(AVAILABLE DATA)
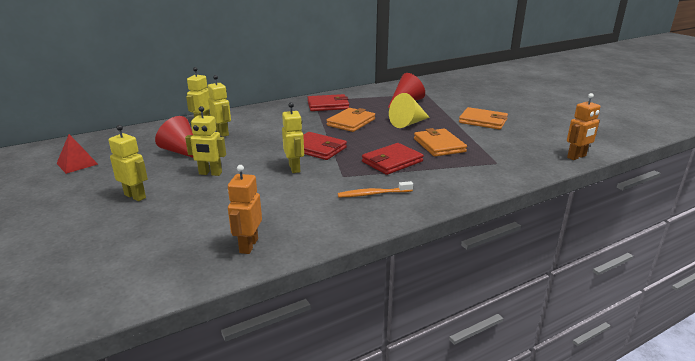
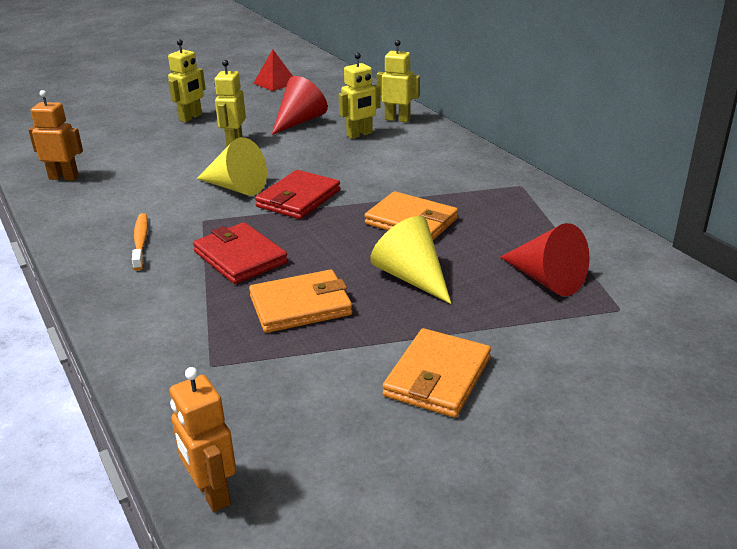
camera: 90 degrees right, 5 degrees up
(294, 168) = (235, 187): yellow robot -> yellow cone
(328, 105) = (496, 198): red wallet -> none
(End AVAILABLE DATA)
### DIRECTIONS
Exclude all images and return the listing word for word.

### TASK OUTPUT
camera: 90 degrees right, 5 degrees up
(294, 168) = (235, 187): yellow robot -> yellow cone
(328, 105) = (496, 198): red wallet -> none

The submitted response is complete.